◆ PROVIDED RECORDS ◆
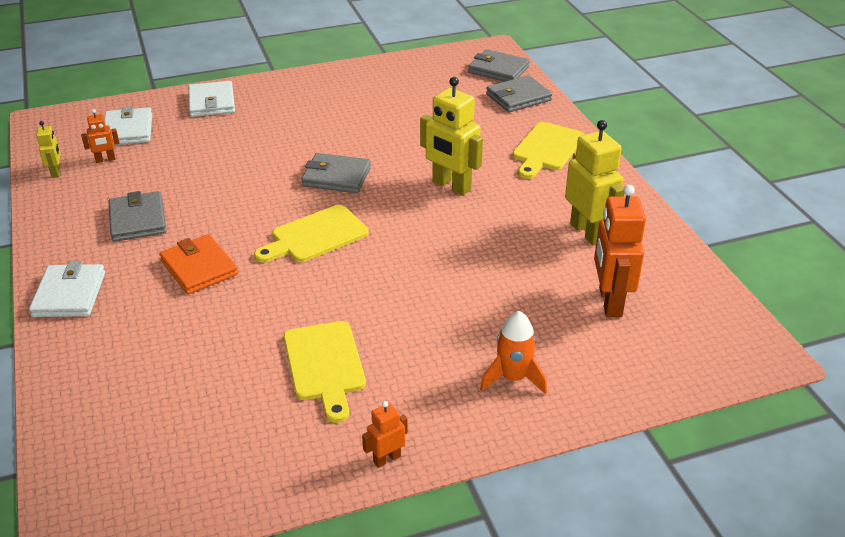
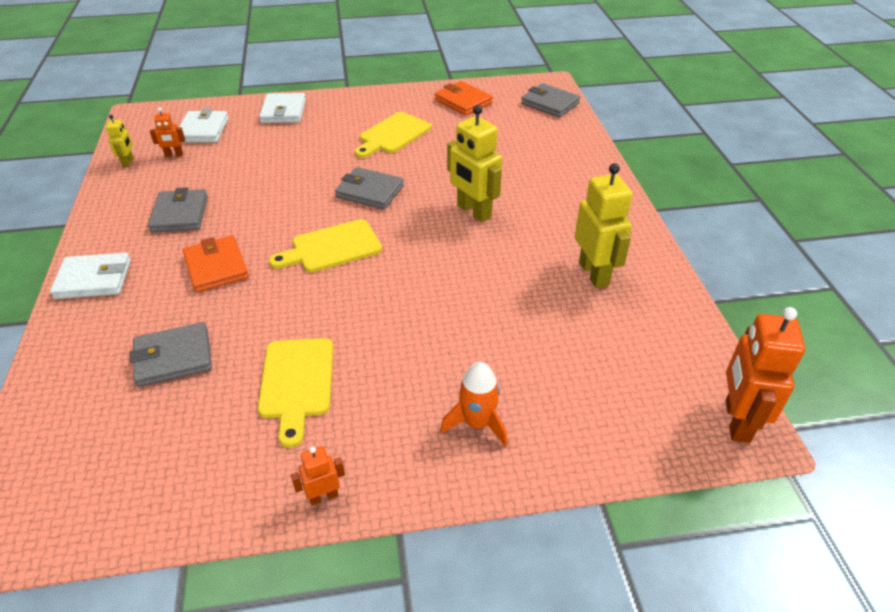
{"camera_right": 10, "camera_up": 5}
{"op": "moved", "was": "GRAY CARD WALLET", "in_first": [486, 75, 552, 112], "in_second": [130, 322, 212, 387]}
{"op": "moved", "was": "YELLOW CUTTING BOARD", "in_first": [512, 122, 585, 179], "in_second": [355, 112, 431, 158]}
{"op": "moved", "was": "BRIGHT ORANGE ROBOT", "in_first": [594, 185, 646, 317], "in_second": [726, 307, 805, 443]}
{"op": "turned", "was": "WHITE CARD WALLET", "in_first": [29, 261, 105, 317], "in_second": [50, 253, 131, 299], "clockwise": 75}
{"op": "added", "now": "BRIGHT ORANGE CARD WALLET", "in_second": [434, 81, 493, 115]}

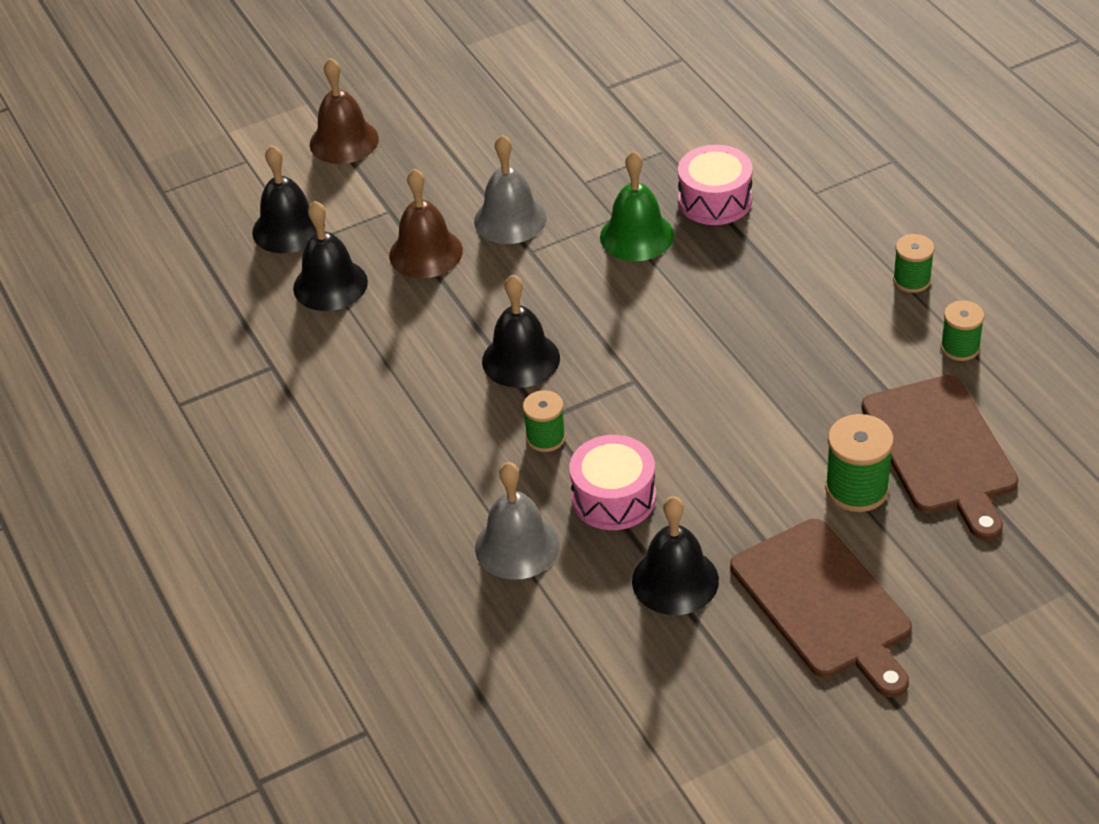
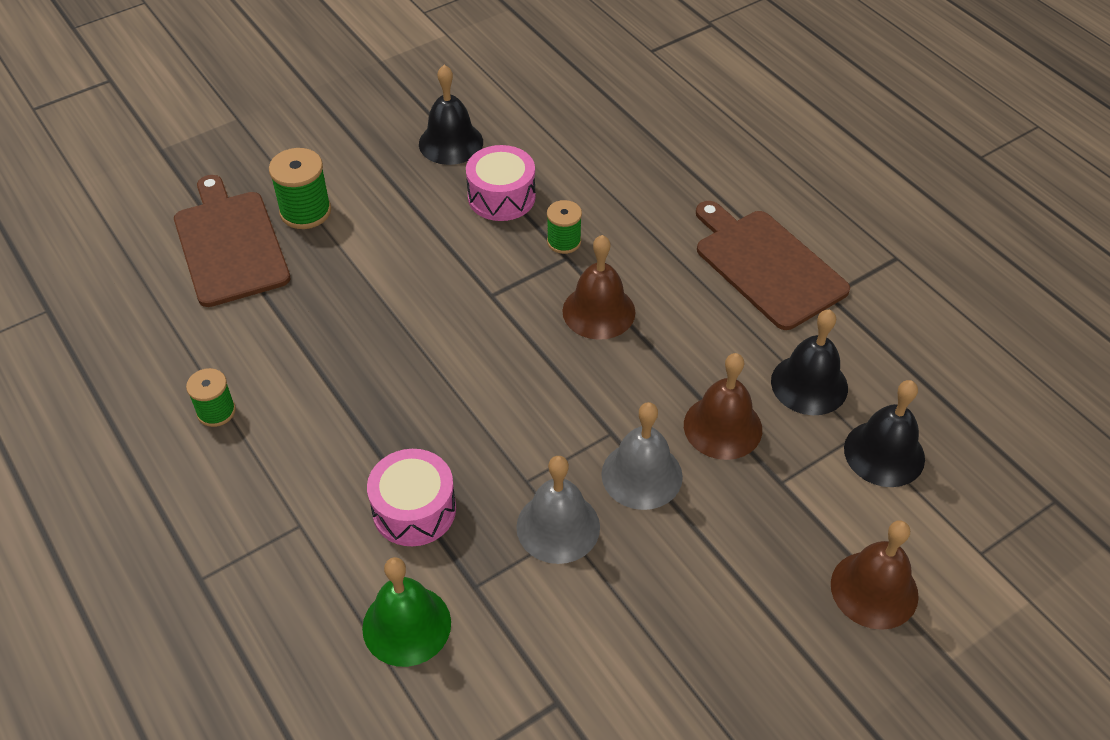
{"camera_right": 170, "camera_up": 5}
{"op": "moved", "was": "GREEN SCHOOL BELL", "in_first": [600, 151, 674, 261], "in_second": [362, 557, 451, 667]}
{"op": "recoloured", "was": "EBONY SCHOOL BELL", "now": "RUSSET SCHOOL BELL", "in_first": [482, 274, 560, 388], "in_second": [562, 235, 635, 340]}
{"op": "removed", "was": "GREEN SPOOL", "in_first": [941, 300, 984, 361]}
{"op": "moved", "was": "GRAY SCHOOL BELL", "in_first": [475, 462, 560, 580], "in_second": [516, 456, 600, 564]}
{"op": "moved", "was": "RUSSET CUTTING BOARD", "in_first": [730, 519, 912, 698], "in_second": [696, 201, 850, 330]}

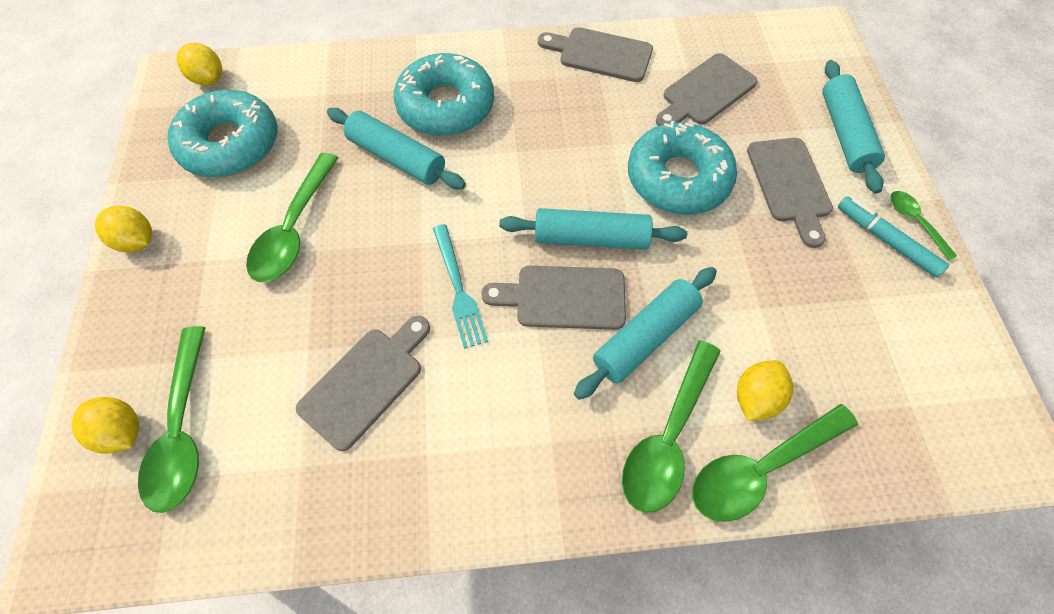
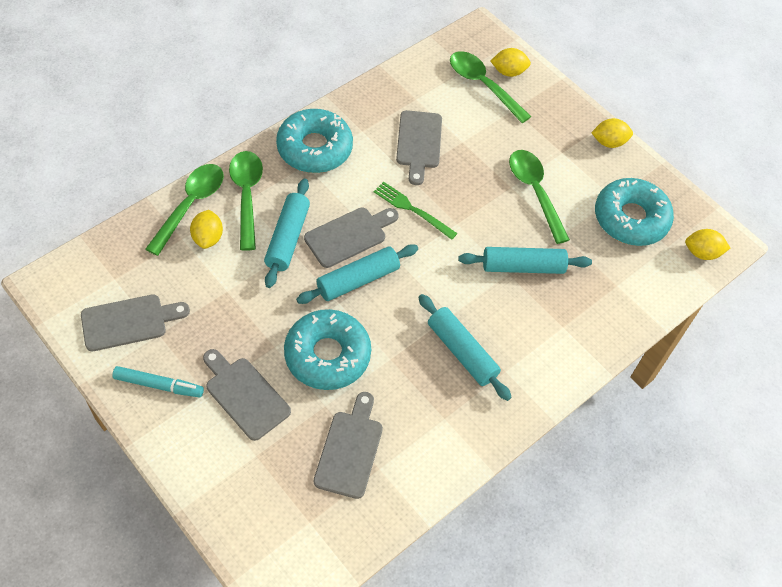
{"camera_right": 140, "camera_up": -5}
{"op": "moved", "was": "GRAY CUTTING BOARD", "in_first": [538, 27, 653, 82], "in_second": [81, 294, 190, 351]}
{"op": "moved", "was": "TEAL GLAZED DONUT", "in_first": [394, 53, 494, 136], "in_second": [276, 109, 353, 173]}
{"op": "moved", "was": "TEAL ROLLING PIN", "in_first": [822, 60, 885, 194], "in_second": [418, 294, 512, 401]}
{"op": "removed", "was": "GREEN SPOON", "in_first": [890, 191, 957, 260]}
{"op": "recoloured", "was": "TEAL DINNER FORK", "now": "GREEN DINNER FORK", "in_first": [433, 224, 488, 349], "in_second": [374, 182, 457, 240]}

◆ PROBLEM TO SOLVE ◆
All of the data needs repeating exactly, but the pictures do not.

◆ WRITTEN SOLUTION ◆
{"camera_right": 10, "camera_up": 5}
{"op": "moved", "was": "GRAY CARD WALLET", "in_first": [486, 75, 552, 112], "in_second": [130, 322, 212, 387]}
{"op": "moved", "was": "YELLOW CUTTING BOARD", "in_first": [512, 122, 585, 179], "in_second": [355, 112, 431, 158]}
{"op": "moved", "was": "BRIGHT ORANGE ROBOT", "in_first": [594, 185, 646, 317], "in_second": [726, 307, 805, 443]}
{"op": "turned", "was": "WHITE CARD WALLET", "in_first": [29, 261, 105, 317], "in_second": [50, 253, 131, 299], "clockwise": 75}
{"op": "added", "now": "BRIGHT ORANGE CARD WALLET", "in_second": [434, 81, 493, 115]}

{"camera_right": 170, "camera_up": 5}
{"op": "moved", "was": "GREEN SCHOOL BELL", "in_first": [600, 151, 674, 261], "in_second": [362, 557, 451, 667]}
{"op": "recoloured", "was": "EBONY SCHOOL BELL", "now": "RUSSET SCHOOL BELL", "in_first": [482, 274, 560, 388], "in_second": [562, 235, 635, 340]}
{"op": "removed", "was": "GREEN SPOOL", "in_first": [941, 300, 984, 361]}
{"op": "moved", "was": "GRAY SCHOOL BELL", "in_first": [475, 462, 560, 580], "in_second": [516, 456, 600, 564]}
{"op": "moved", "was": "RUSSET CUTTING BOARD", "in_first": [730, 519, 912, 698], "in_second": [696, 201, 850, 330]}

{"camera_right": 140, "camera_up": -5}
{"op": "moved", "was": "GRAY CUTTING BOARD", "in_first": [538, 27, 653, 82], "in_second": [81, 294, 190, 351]}
{"op": "moved", "was": "TEAL GLAZED DONUT", "in_first": [394, 53, 494, 136], "in_second": [276, 109, 353, 173]}
{"op": "moved", "was": "TEAL ROLLING PIN", "in_first": [822, 60, 885, 194], "in_second": [418, 294, 512, 401]}
{"op": "removed", "was": "GREEN SPOON", "in_first": [890, 191, 957, 260]}
{"op": "recoloured", "was": "TEAL DINNER FORK", "now": "GREEN DINNER FORK", "in_first": [433, 224, 488, 349], "in_second": [374, 182, 457, 240]}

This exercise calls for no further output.